__Exercise details__. When you reach the line with "C1: 10nF (DGND, n1) -> 22nF (DGND, n1)" in the data below, begin printing lines exactly, and stop once the line with "R4: 10k (LEVEL, MODE) -> 10k (LEVEL, VS)" has been printed.

=== Dataset content ===

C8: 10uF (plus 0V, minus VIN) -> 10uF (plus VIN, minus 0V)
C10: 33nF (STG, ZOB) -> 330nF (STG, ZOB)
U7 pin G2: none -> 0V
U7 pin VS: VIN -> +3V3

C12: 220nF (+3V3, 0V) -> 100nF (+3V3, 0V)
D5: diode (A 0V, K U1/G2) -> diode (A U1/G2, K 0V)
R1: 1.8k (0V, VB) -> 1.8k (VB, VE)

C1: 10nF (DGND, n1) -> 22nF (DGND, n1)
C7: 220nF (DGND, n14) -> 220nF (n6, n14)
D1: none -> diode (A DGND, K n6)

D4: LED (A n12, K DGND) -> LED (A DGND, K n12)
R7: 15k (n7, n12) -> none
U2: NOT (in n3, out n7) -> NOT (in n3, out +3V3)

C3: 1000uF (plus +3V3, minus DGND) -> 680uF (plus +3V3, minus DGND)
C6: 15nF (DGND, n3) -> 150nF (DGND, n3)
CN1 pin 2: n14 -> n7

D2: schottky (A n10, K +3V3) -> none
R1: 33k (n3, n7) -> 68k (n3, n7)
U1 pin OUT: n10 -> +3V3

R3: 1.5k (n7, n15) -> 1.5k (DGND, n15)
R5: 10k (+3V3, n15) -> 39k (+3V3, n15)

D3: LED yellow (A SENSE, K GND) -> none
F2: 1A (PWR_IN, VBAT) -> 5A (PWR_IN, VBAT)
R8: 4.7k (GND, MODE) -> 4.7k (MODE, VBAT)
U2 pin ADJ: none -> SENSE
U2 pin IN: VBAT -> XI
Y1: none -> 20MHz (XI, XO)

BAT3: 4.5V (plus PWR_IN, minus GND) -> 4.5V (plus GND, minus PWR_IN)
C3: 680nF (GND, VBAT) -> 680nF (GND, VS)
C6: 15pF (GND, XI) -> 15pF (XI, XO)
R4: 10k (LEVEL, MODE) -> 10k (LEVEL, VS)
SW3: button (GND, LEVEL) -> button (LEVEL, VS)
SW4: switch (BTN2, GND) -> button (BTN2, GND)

===

__Output below__.
C1: 10nF (DGND, n1) -> 22nF (DGND, n1)
C7: 220nF (DGND, n14) -> 220nF (n6, n14)
D1: none -> diode (A DGND, K n6)

D4: LED (A n12, K DGND) -> LED (A DGND, K n12)
R7: 15k (n7, n12) -> none
U2: NOT (in n3, out n7) -> NOT (in n3, out +3V3)

C3: 1000uF (plus +3V3, minus DGND) -> 680uF (plus +3V3, minus DGND)
C6: 15nF (DGND, n3) -> 150nF (DGND, n3)
CN1 pin 2: n14 -> n7

D2: schottky (A n10, K +3V3) -> none
R1: 33k (n3, n7) -> 68k (n3, n7)
U1 pin OUT: n10 -> +3V3

R3: 1.5k (n7, n15) -> 1.5k (DGND, n15)
R5: 10k (+3V3, n15) -> 39k (+3V3, n15)

D3: LED yellow (A SENSE, K GND) -> none
F2: 1A (PWR_IN, VBAT) -> 5A (PWR_IN, VBAT)
R8: 4.7k (GND, MODE) -> 4.7k (MODE, VBAT)
U2 pin ADJ: none -> SENSE
U2 pin IN: VBAT -> XI
Y1: none -> 20MHz (XI, XO)

BAT3: 4.5V (plus PWR_IN, minus GND) -> 4.5V (plus GND, minus PWR_IN)
C3: 680nF (GND, VBAT) -> 680nF (GND, VS)
C6: 15pF (GND, XI) -> 15pF (XI, XO)
R4: 10k (LEVEL, MODE) -> 10k (LEVEL, VS)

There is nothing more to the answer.